The listing below should be written out word for word, with its pictures removed.

((

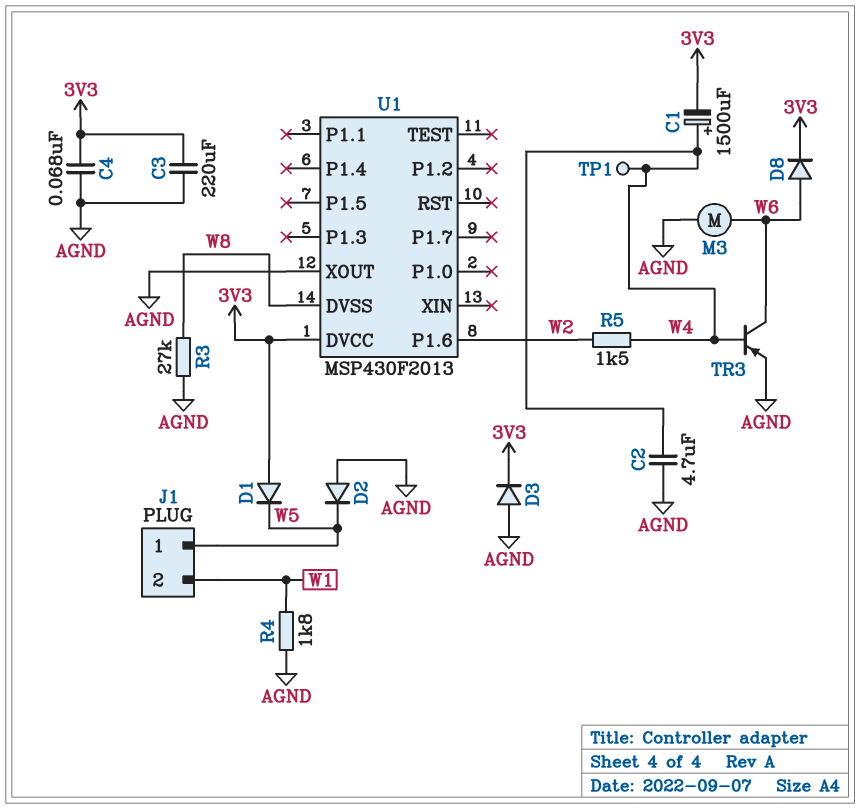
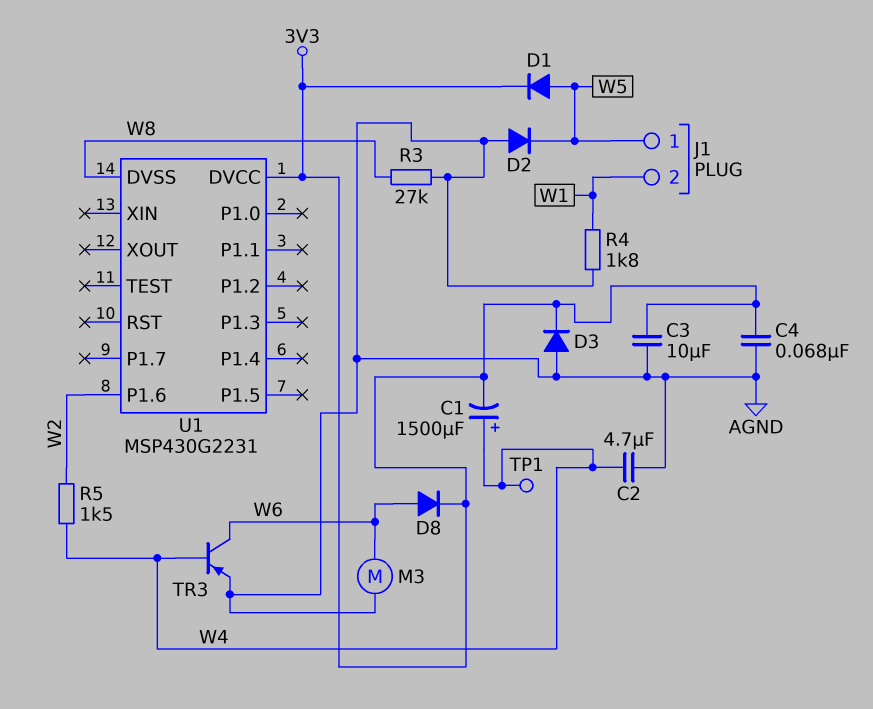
C3: 220uF (3V3, AGND) -> 10uF (3V3, AGND)
D1: diode (A 3V3, K W5) -> diode (A W5, K 3V3)
U1: MSP430F2013 -> MSP430G2231
U1 pin XOUT: AGND -> none

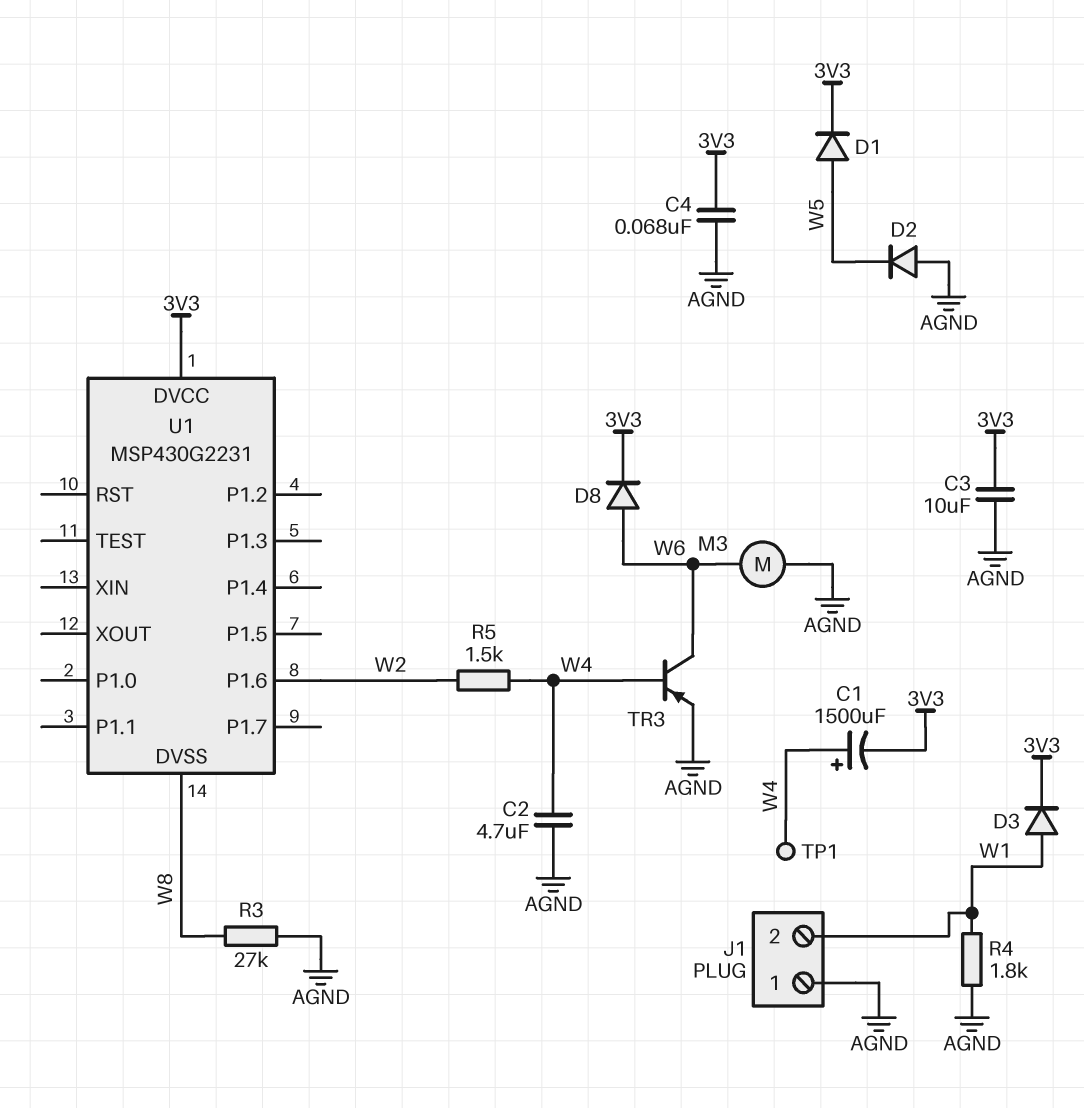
D3: diode (A AGND, K 3V3) -> diode (A W1, K 3V3)
J1 pin 1: W5 -> AGND

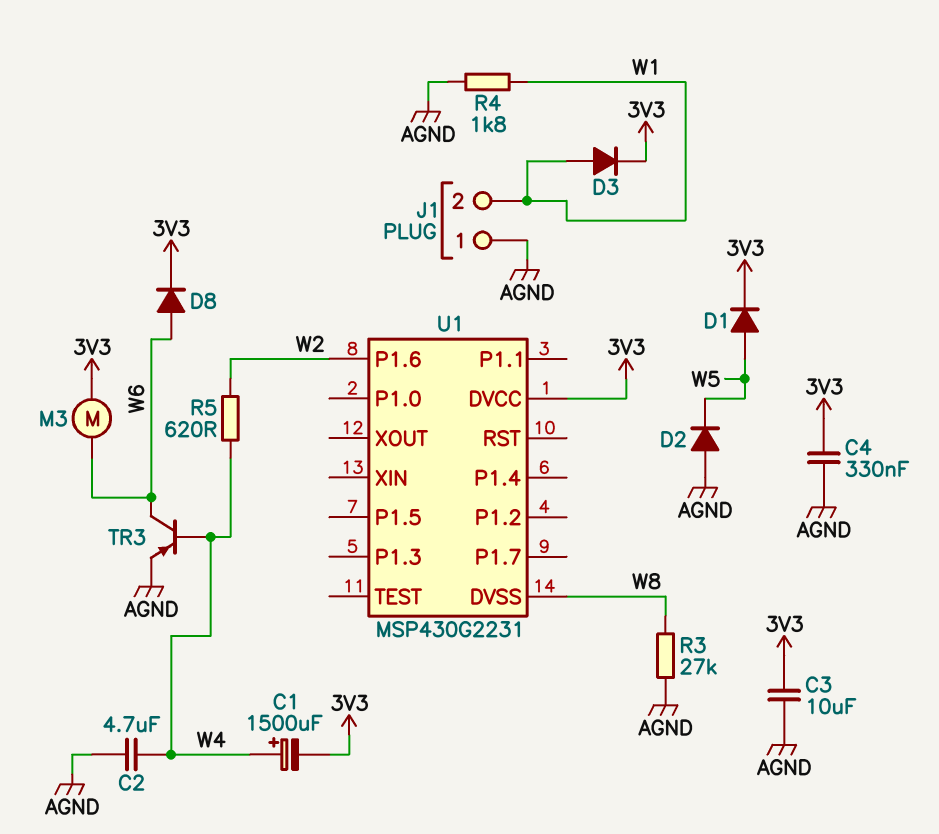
C4: 68nF (3V3, AGND) -> 330nF (3V3, AGND)
M3: motor (AGND, W6) -> motor (3V3, W6)
R5: 1.5k (W2, W4) -> 620 (W2, W4)
TP1: test point (W4) -> none

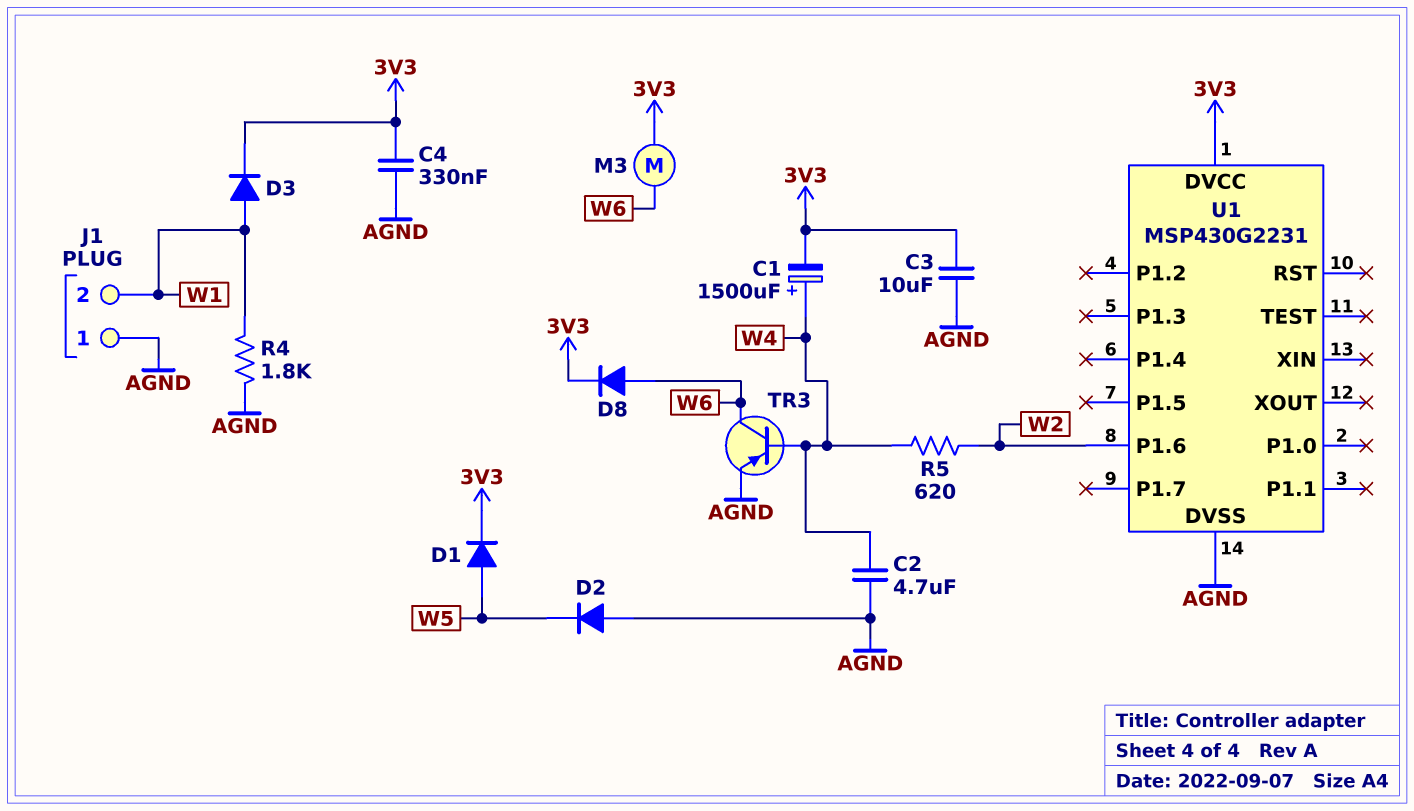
R3: 27k (AGND, W8) -> none
U1 pin DVSS: W8 -> AGND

))

### Result of this task
C3: 220uF (3V3, AGND) -> 10uF (3V3, AGND)
D1: diode (A 3V3, K W5) -> diode (A W5, K 3V3)
U1: MSP430F2013 -> MSP430G2231
U1 pin XOUT: AGND -> none

D3: diode (A AGND, K 3V3) -> diode (A W1, K 3V3)
J1 pin 1: W5 -> AGND

C4: 68nF (3V3, AGND) -> 330nF (3V3, AGND)
M3: motor (AGND, W6) -> motor (3V3, W6)
R5: 1.5k (W2, W4) -> 620 (W2, W4)
TP1: test point (W4) -> none

R3: 27k (AGND, W8) -> none
U1 pin DVSS: W8 -> AGND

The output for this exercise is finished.